━━━━━ Supplied material
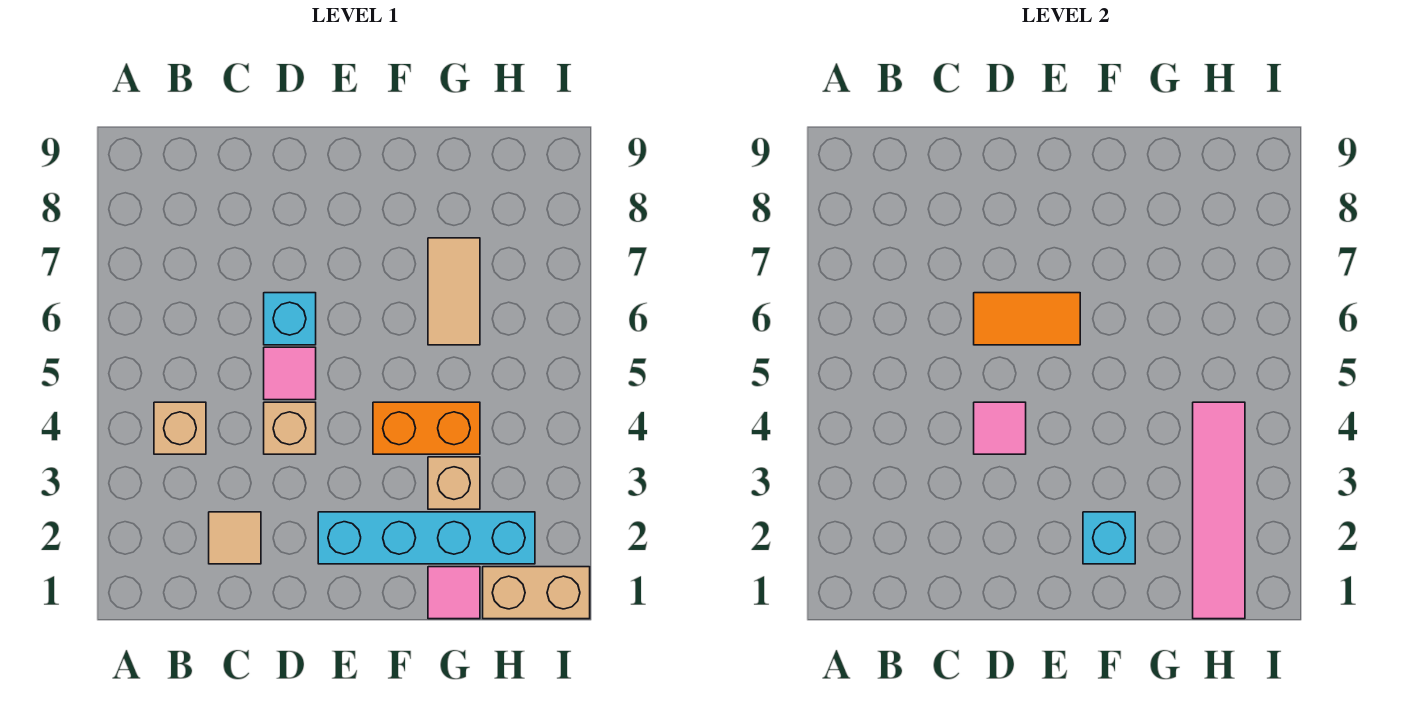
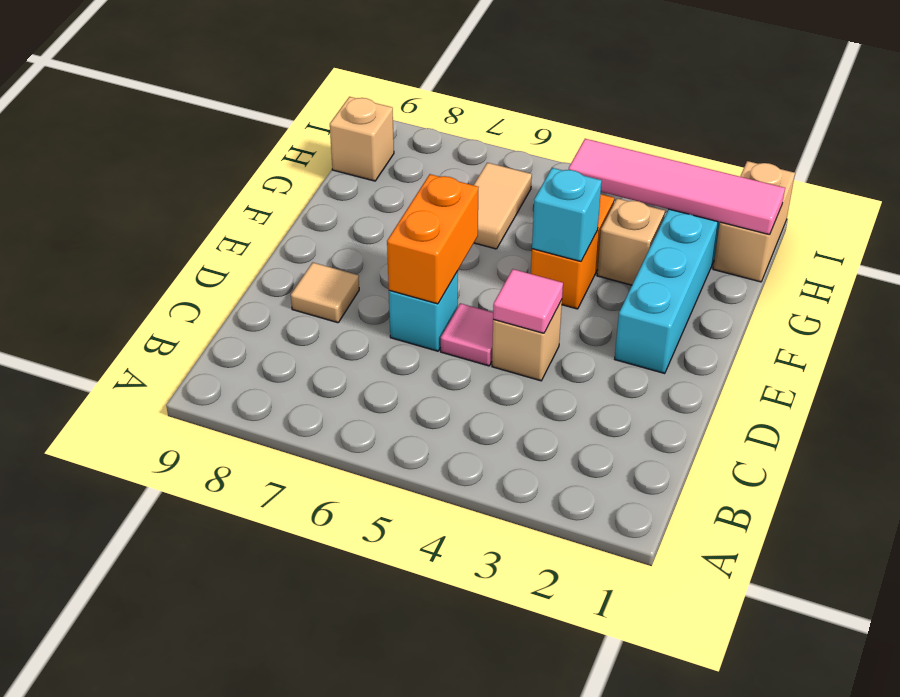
tan brick B4 level 1 -> tan brick H9 level 1
tan tile C2 level 1 -> tan tile D8 level 1
orange tile D6:E6 level 2 -> orange brick D6:E6 level 2
cyan brick F2 level 2 -> cyan brick F4 level 2
pink tile G1 level 1 -> none
tan tile G6:G7 level 1 -> tan tile G6:H6 level 1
━━━━━━━━━━
About this exercise: Transcribe every record above exactly, leaving out the pictures.

Response area:
tan brick B4 level 1 -> tan brick H9 level 1
tan tile C2 level 1 -> tan tile D8 level 1
orange tile D6:E6 level 2 -> orange brick D6:E6 level 2
cyan brick F2 level 2 -> cyan brick F4 level 2
pink tile G1 level 1 -> none
tan tile G6:G7 level 1 -> tan tile G6:H6 level 1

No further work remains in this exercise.